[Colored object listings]
== == ==

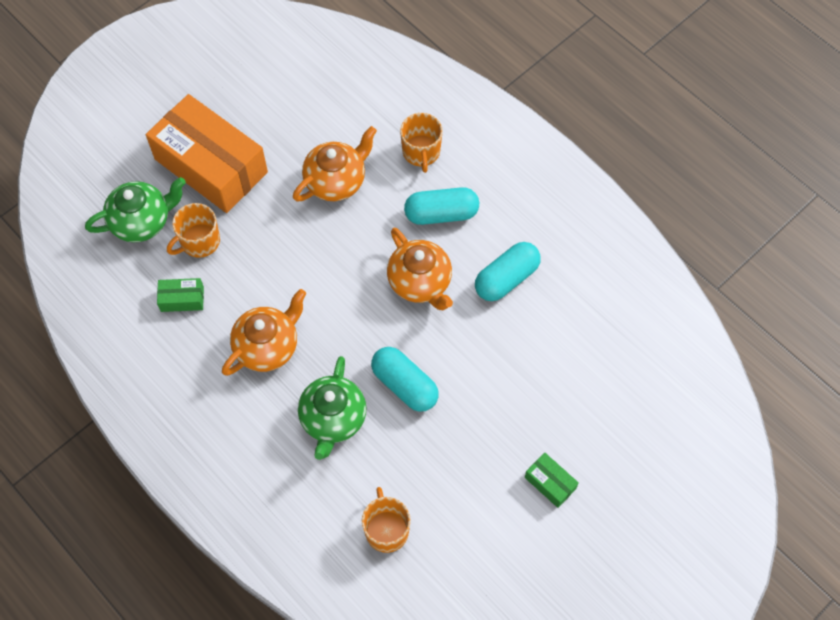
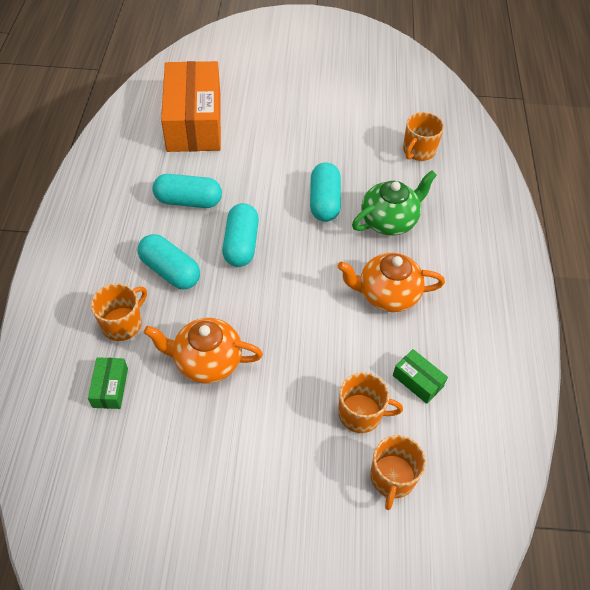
camera: 135 degrees left, 10 degrees down
green teapot [85,177,186,242] -> orange mug [370,435,426,510]
orange box [146,94,268,213] -> orange box moved to [161,61,221,152]
orange teapot [387,228,453,310] -> turquoise capsule [222,203,259,267]
green box [525,452,579,508] -> green box moved to [88,357,128,409]

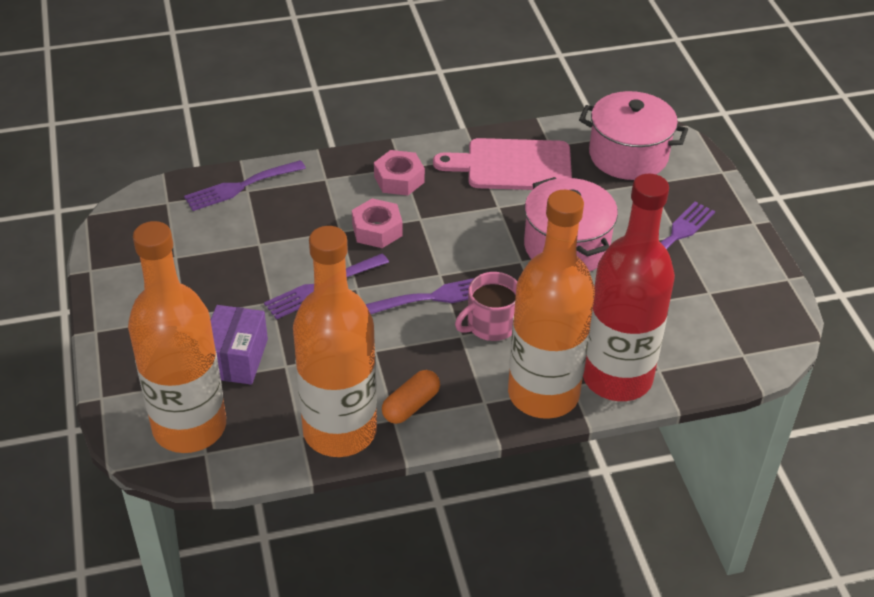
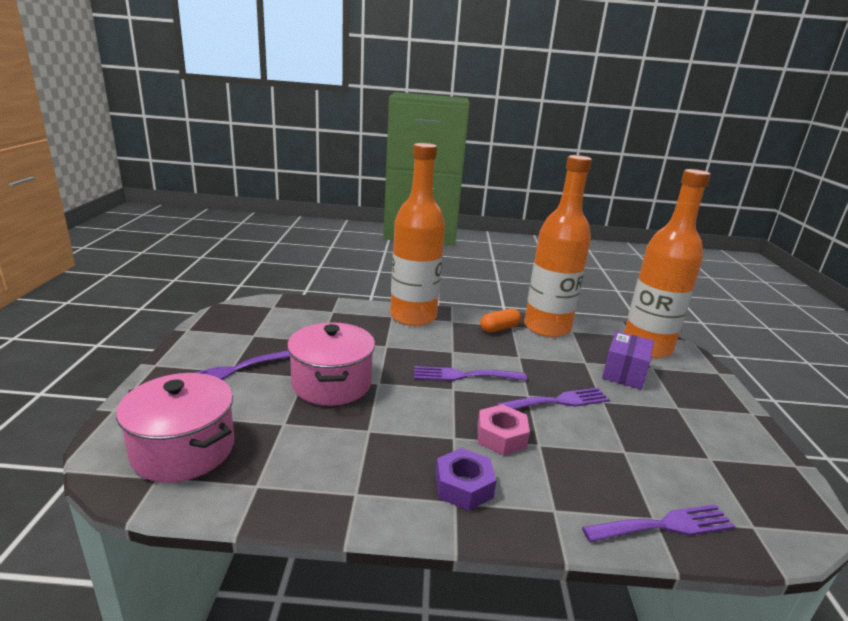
camera: 165 degrees left, 20 degrees down
pink nut [374,150,425,196] -> purple nut [435,448,497,511]
pink cutting board [433,138,572,190] -> none
pink mug [455,272,517,341] -> none
red bottle [583,174,675,401] -> none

== == ==

→ **AIM OF THE TASK**:
What is needed is every line of the data above, set down exactly but with the images left out.

→ **EXERCISE SOLUTION**:
camera: 135 degrees left, 10 degrees down
green teapot [85,177,186,242] -> orange mug [370,435,426,510]
orange box [146,94,268,213] -> orange box moved to [161,61,221,152]
orange teapot [387,228,453,310] -> turquoise capsule [222,203,259,267]
green box [525,452,579,508] -> green box moved to [88,357,128,409]

camera: 165 degrees left, 20 degrees down
pink nut [374,150,425,196] -> purple nut [435,448,497,511]
pink cutting board [433,138,572,190] -> none
pink mug [455,272,517,341] -> none
red bottle [583,174,675,401] -> none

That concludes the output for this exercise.